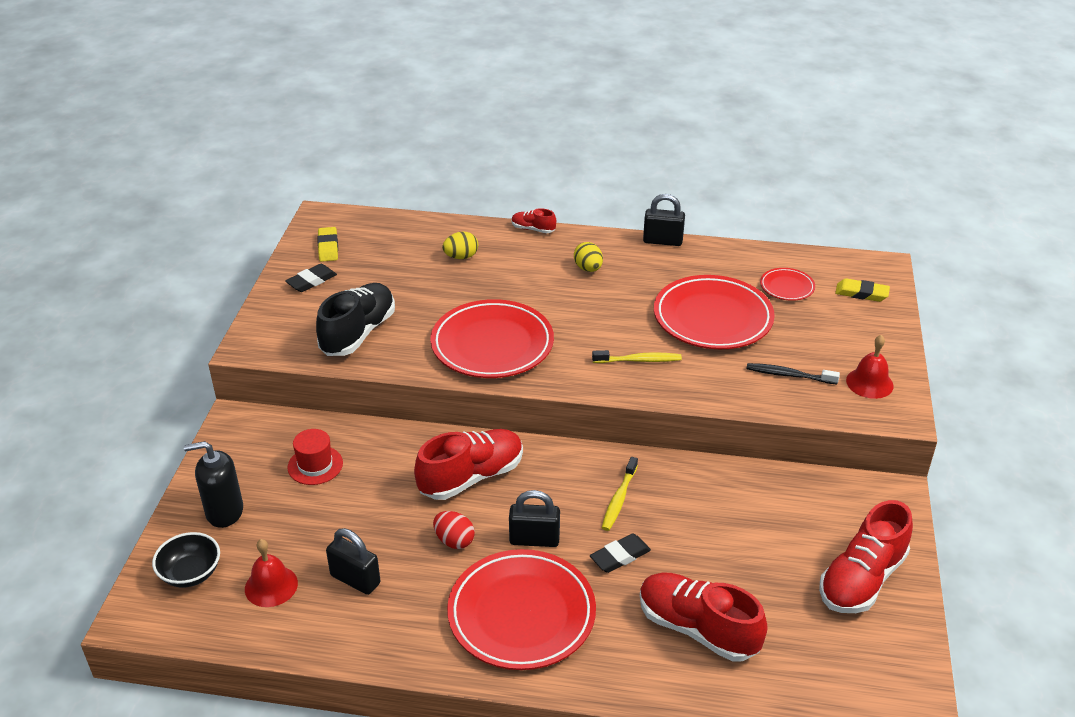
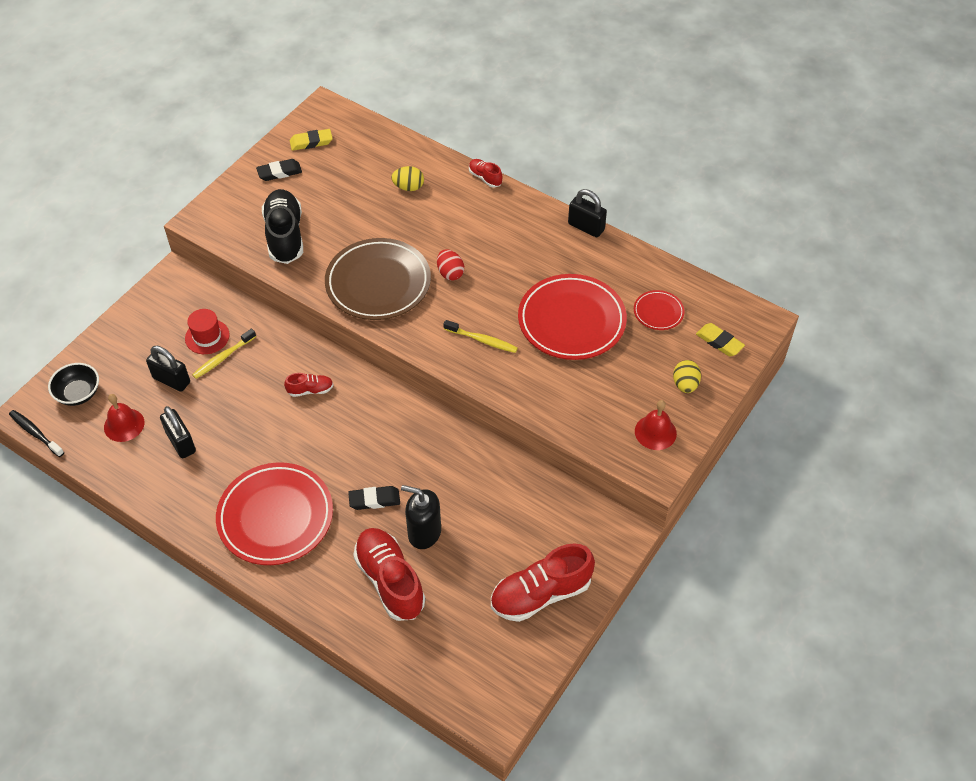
camera: 25 degrees right, 15 degrees up
(224, 512) = (125, 352): black soap dispenser -> black soap dispenser (424, 533)
(328, 247) = (311, 142): yellow eraser -> yellow eraser turned 60 degrees clockwise
(358, 333) = (285, 236): black shoe -> black shoe turned 60 degrees counterclockwise
(454, 541) = (266, 439): red egg -> red egg (450, 273)
(471, 477) = (310, 390): red shoe -> red shoe, size x0.48
(492, 344) = (378, 283): red plate -> brown plate
(534, 539) = (322, 461): black padlock -> black padlock (171, 380)
(588, 269) = (503, 235): yellow egg -> yellow egg (685, 384)
(619, 499) = (406, 452): yellow toothbrush -> yellow toothbrush (223, 357)
(789, 375) = (594, 400): black toothbrush -> black toothbrush (36, 433)

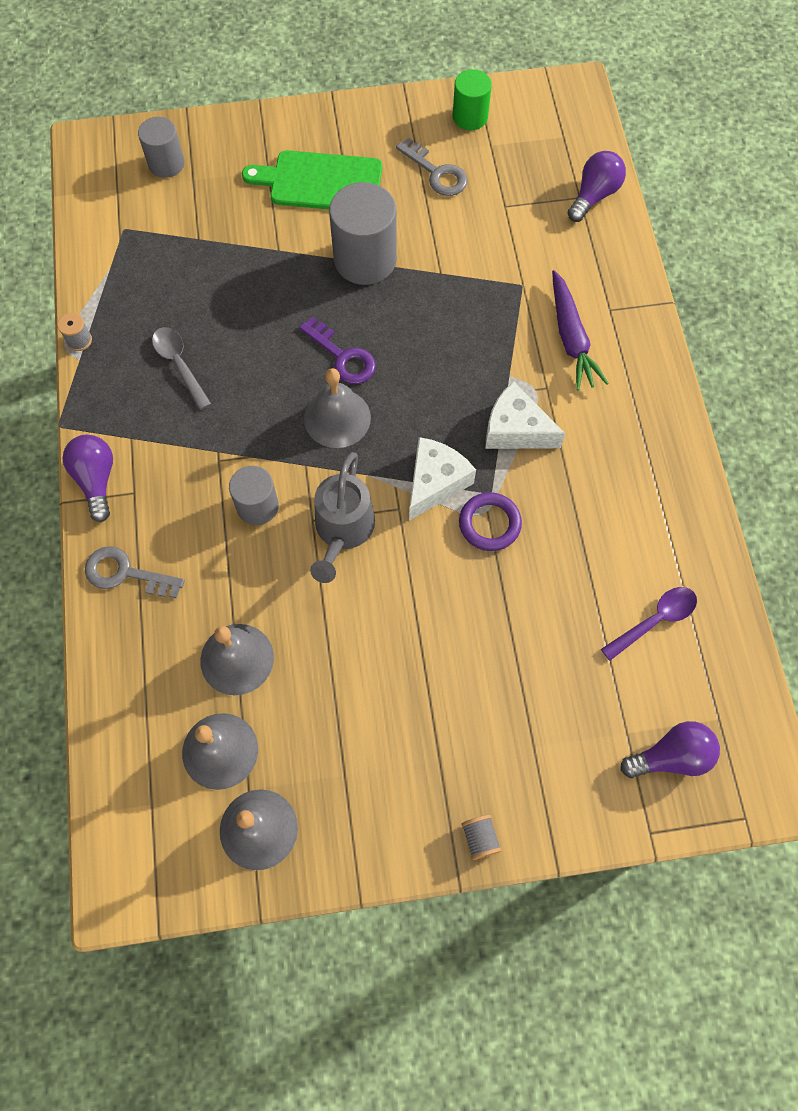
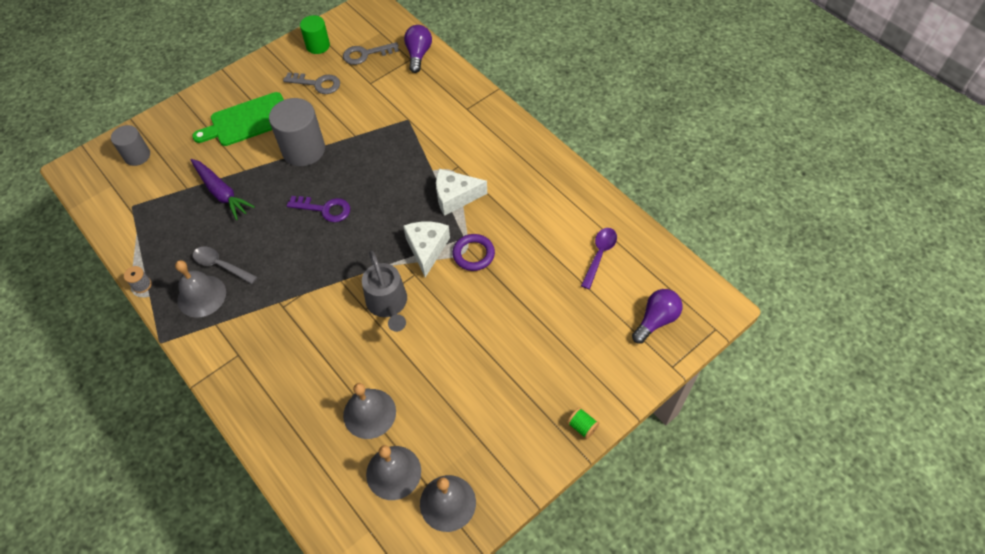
camera: 30 degrees left, 10 degrees down
(96, 480) = (207, 360): purple light bulb -> none
(125, 573) = (263, 405): grey key -> grey key (366, 54)
(257, 506) = (325, 319): grey cylinder -> none
(337, 418) = (343, 244): grey bell -> grey bell (201, 296)
(480, 838) = (582, 426): grey spool -> green spool
(571, 338) = (454, 133): purple carrot -> purple carrot (221, 193)

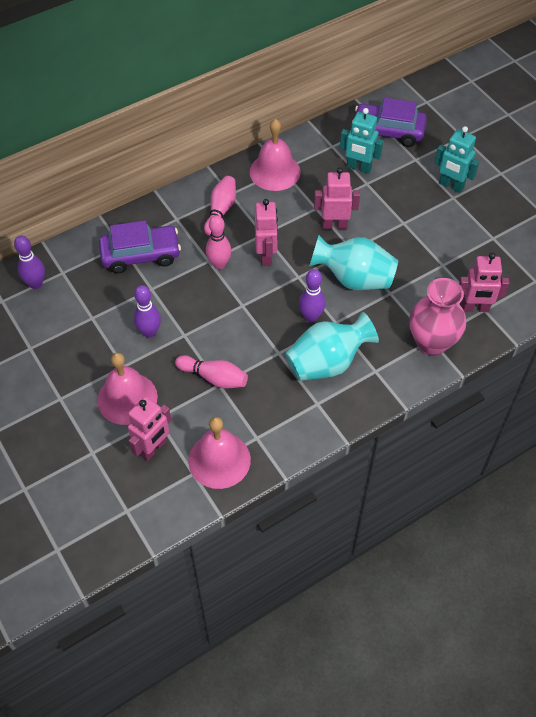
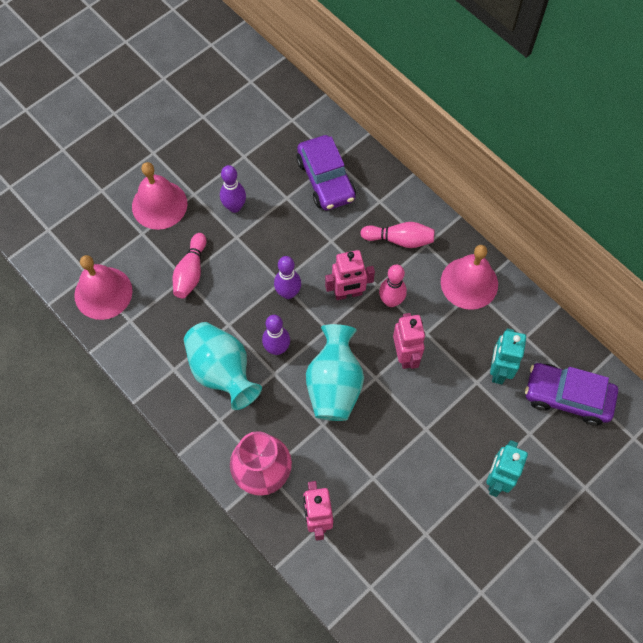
camera: 80 degrees right, 10 degrees up
(36, 284) = (274, 102): purple bowling pin -> purple bowling pin (288, 293)
(153, 448) = (110, 237): pink robot -> none
(219, 264) = (328, 251): pink bowling pin -> pink bowling pin (391, 301)
(388, 131) = (567, 397): purple car -> purple car turned 75 degrees counterclockwise

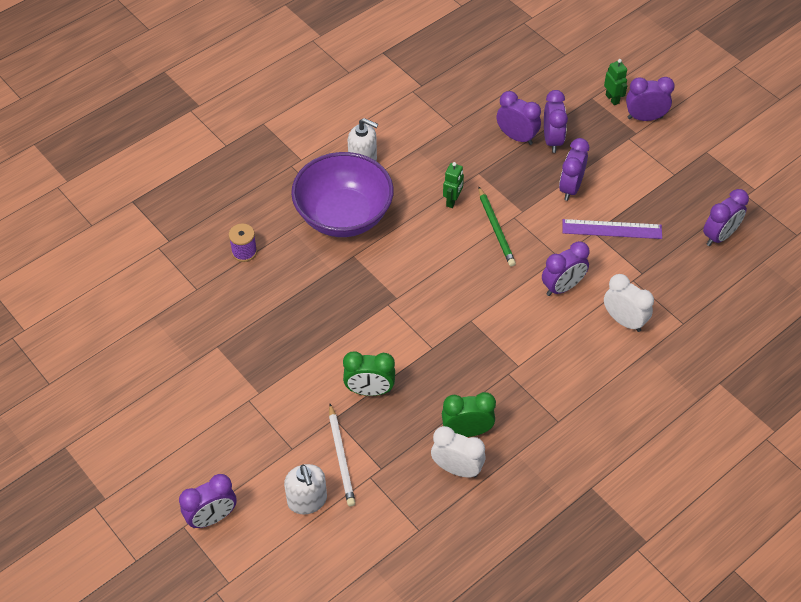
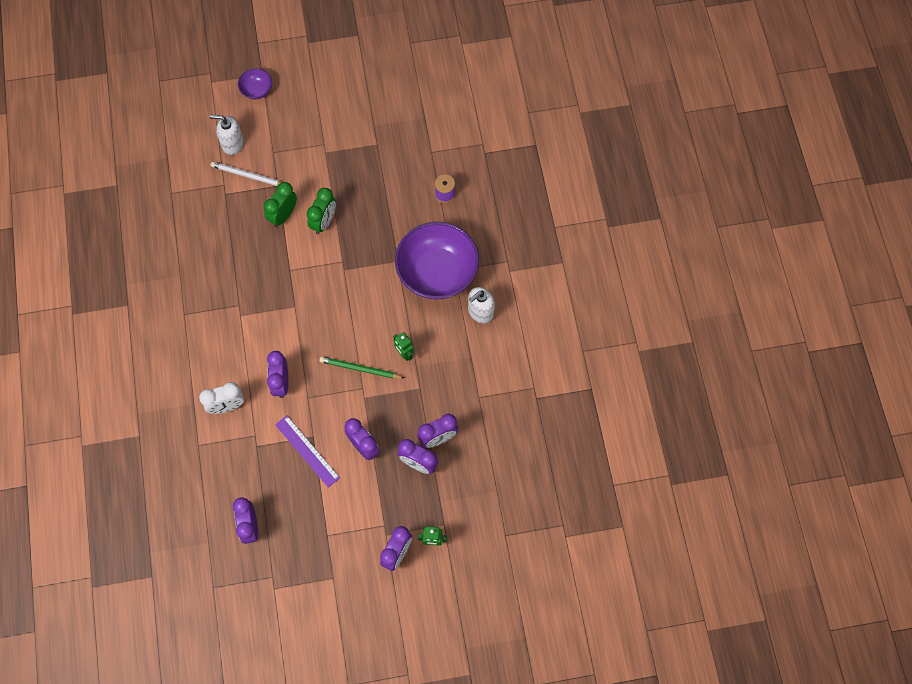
camera: 120 degrees right, 15 degrees up
(212, 517) = (257, 90): purple clock -> purple bowl
(457, 468) = (194, 235): white clock -> none
(467, 431) = (215, 256): green clock -> green clock (324, 222)
(612, 229) = (307, 451): purple ruler -> purple ruler turned 75 degrees counterclockwise

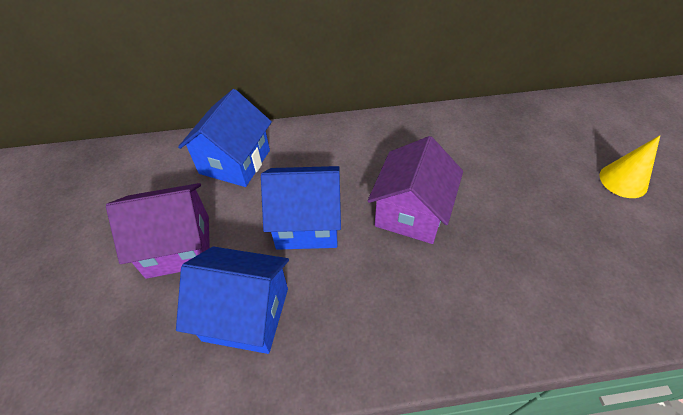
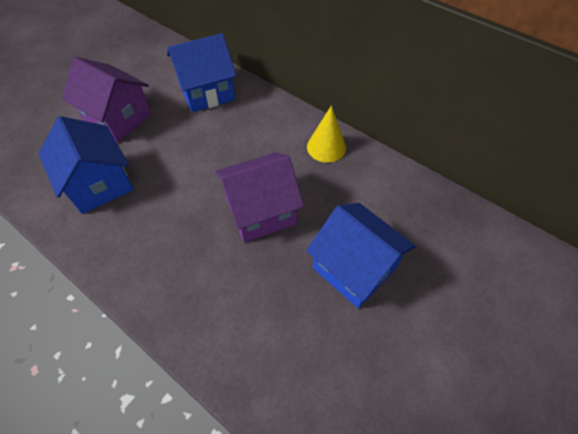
camera: 45 degrees right, 5 degrees up
(307, 223) = (193, 163): blue house -> blue house (354, 268)
(623, 181) = (463, 342): yellow cone -> yellow cone (326, 147)

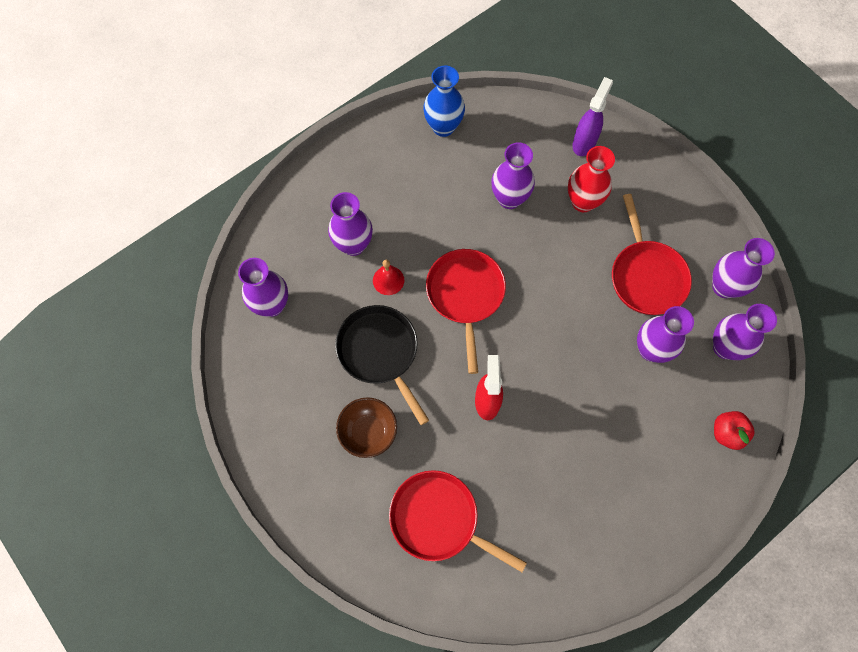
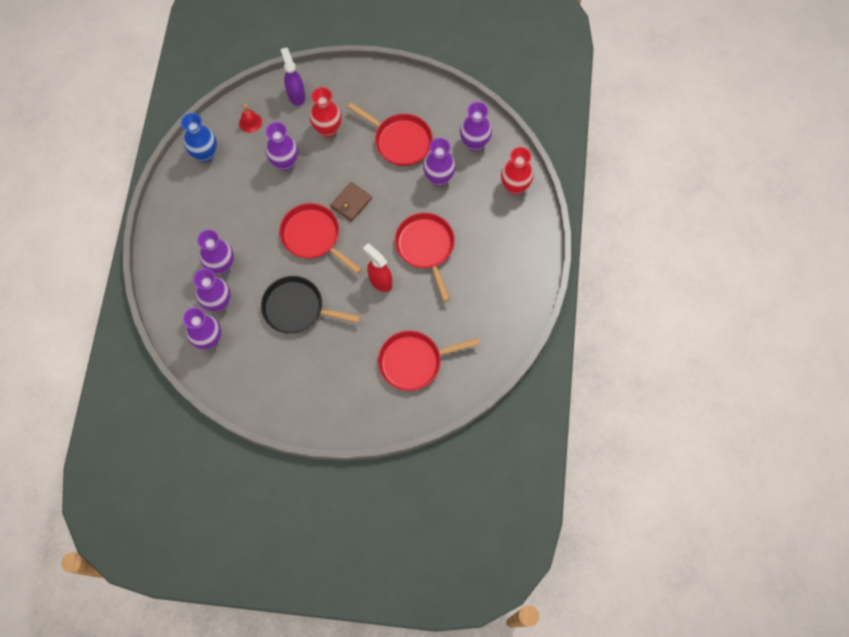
camera: 45 degrees left, 0 degrees up
(368, 432) = (333, 354): brown bowl -> none
(388, 280) = (262, 267): red bell -> red bell (250, 122)
(535, 295) = (351, 203): none -> brown wallet
(567, 410) = (426, 247): none -> red pan
(724, 287) = (445, 111): purple vase -> purple vase (218, 302)
(727, 433) = (514, 186): red apple -> red vase

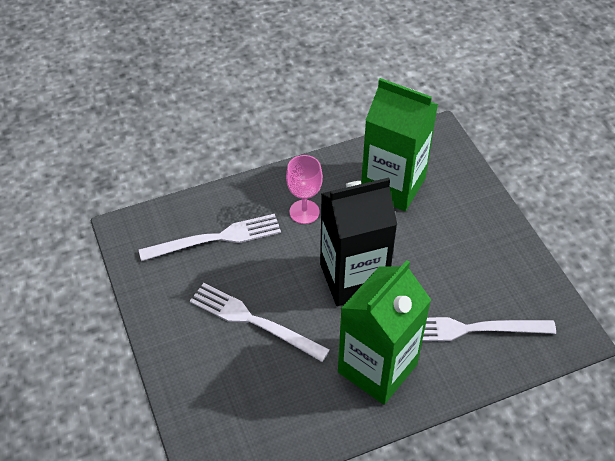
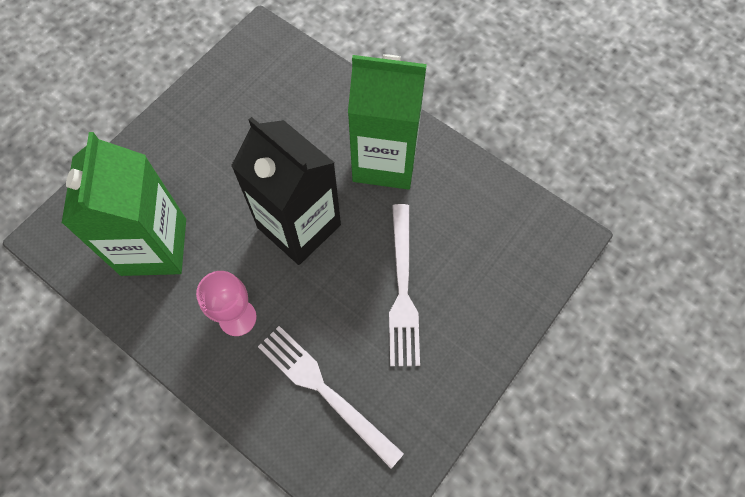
camera: 120 degrees left, 15 degrees up
(471, 329) = (299, 108): white fork -> none

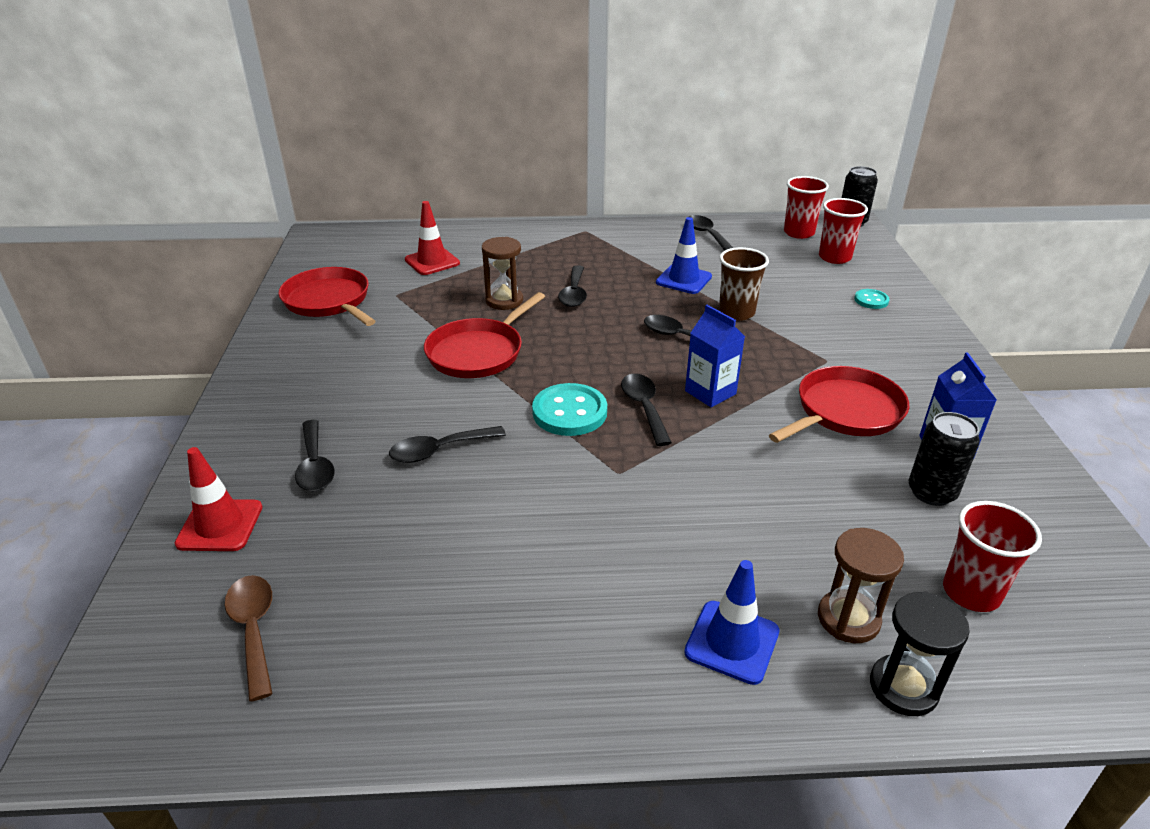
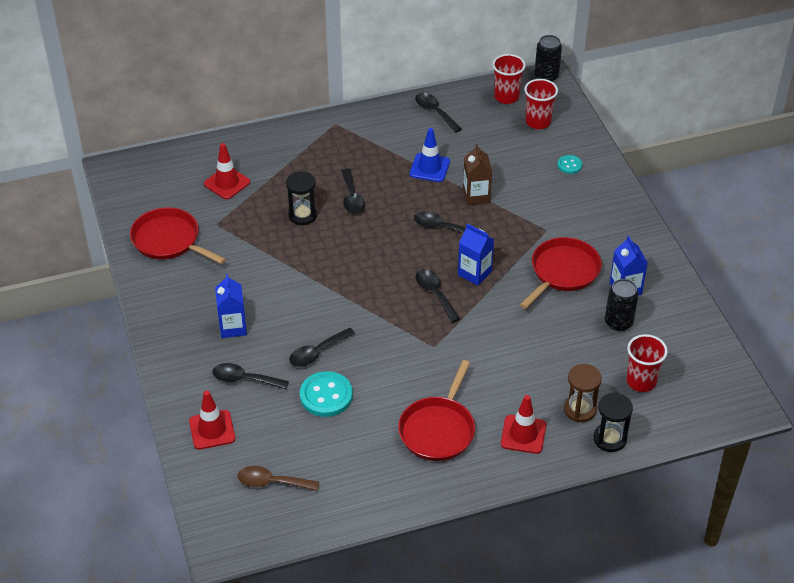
camera: 15 degrees left, 10 degrees up
(254, 630) = (272, 482): brown spoon -> brown spoon turned 45 degrees counterclockwise
(315, 465) = (244, 379): black spoon -> black spoon turned 135 degrees clockwise
(343, 400) = (233, 327): none -> blue carton
(478, 352) = (306, 268): red pan -> red pan (438, 430)
(504, 301) = (302, 215): brown hourglass -> black hourglass
(569, 412) = (388, 307): turquoise button -> turquoise button (326, 396)
(732, 642) = (523, 434): blue traffic cone -> red traffic cone
(736, 313) = (476, 196): brown cup -> brown carton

# # # # #

**Exercise description**
Pictures stay out. Transcribe the lines from the start of the entries above through the line with "(492, 344) = (378, 283): red", exactly.

**Written solution**
camera: 25 degrees right, 15 degrees up
(224, 512) = (125, 352): black soap dispenser -> black soap dispenser (424, 533)
(328, 247) = (311, 142): yellow eraser -> yellow eraser turned 60 degrees clockwise
(358, 333) = (285, 236): black shoe -> black shoe turned 60 degrees counterclockwise
(454, 541) = (266, 439): red egg -> red egg (450, 273)
(471, 477) = (310, 390): red shoe -> red shoe, size x0.48
(492, 344) = (378, 283): red plate -> brown plate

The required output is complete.